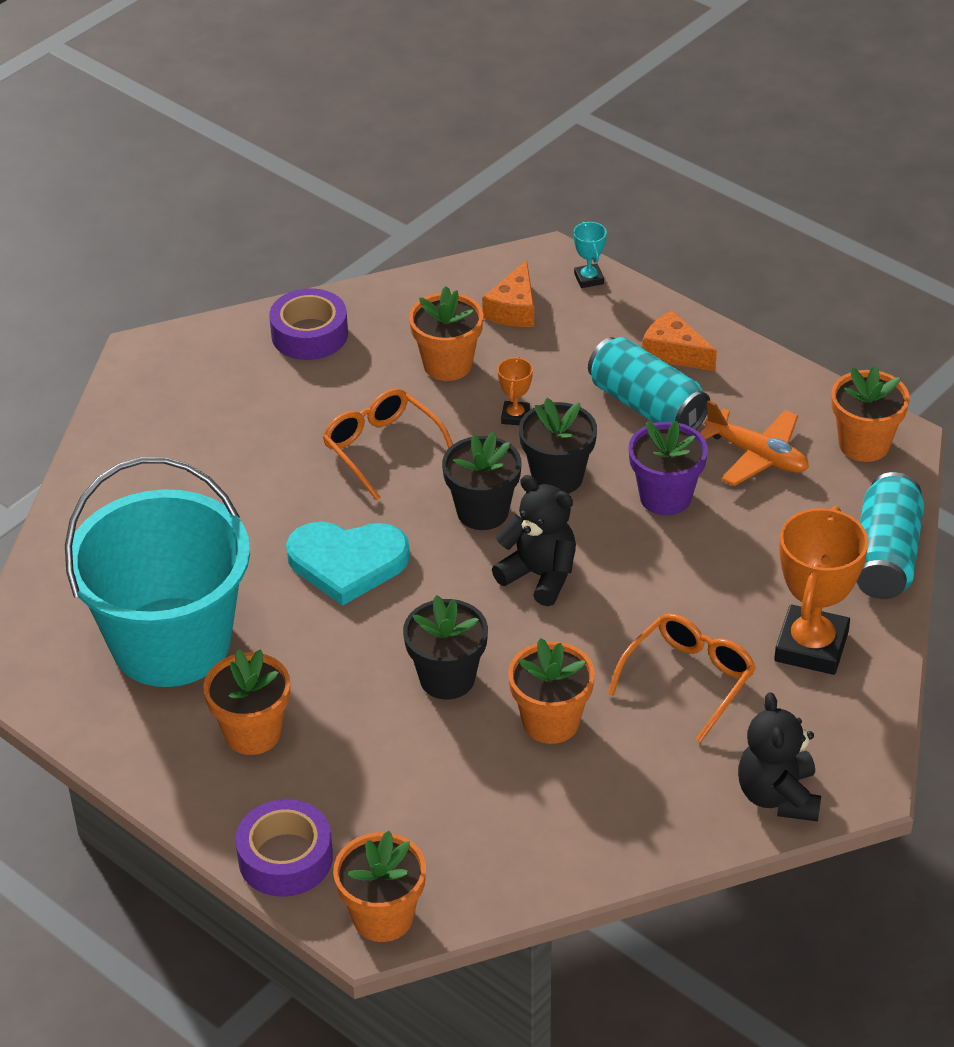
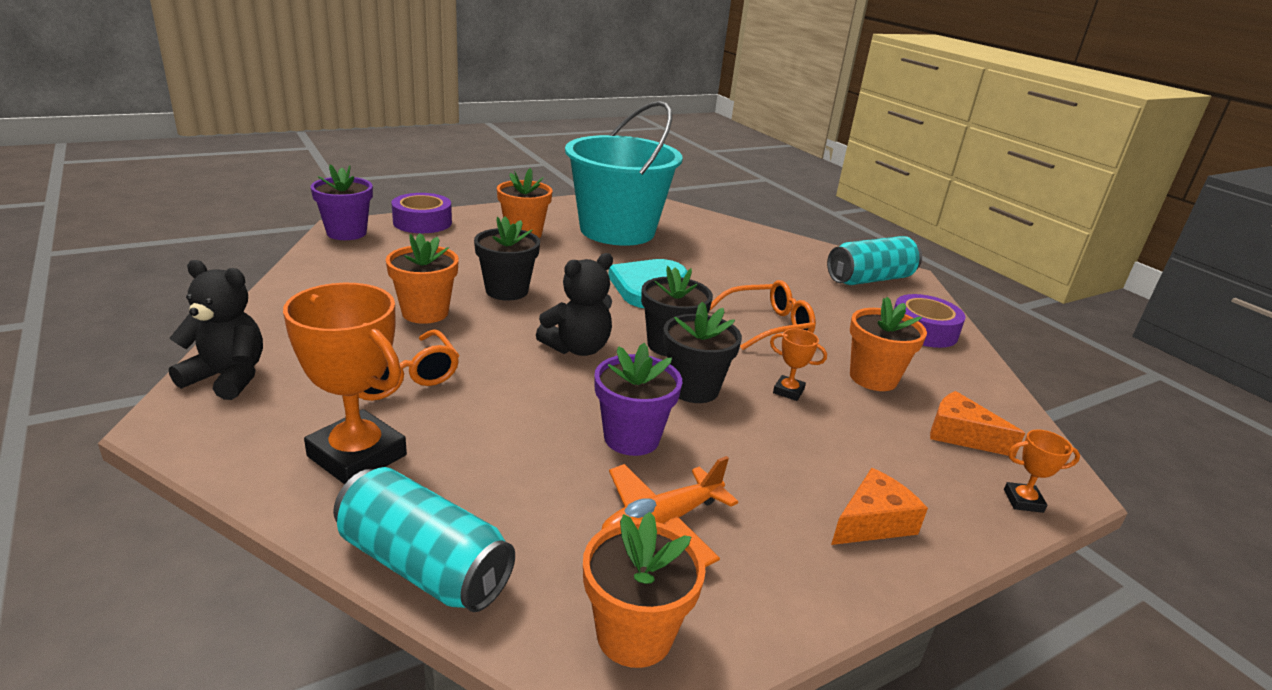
camera: 105 degrees right, 15 degrees down
(383, 917) = (346, 233): orange flower pot -> purple flower pot
(589, 279) = (1023, 501): turquoise trophy -> orange trophy
(647, 406) = (779, 471): turquoise can -> turquoise can (870, 279)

# What the task requires
Set down the material above word for word and skip its pictures.

# Expected answer
camera: 105 degrees right, 15 degrees down
(383, 917) = (346, 233): orange flower pot -> purple flower pot
(589, 279) = (1023, 501): turquoise trophy -> orange trophy
(647, 406) = (779, 471): turquoise can -> turquoise can (870, 279)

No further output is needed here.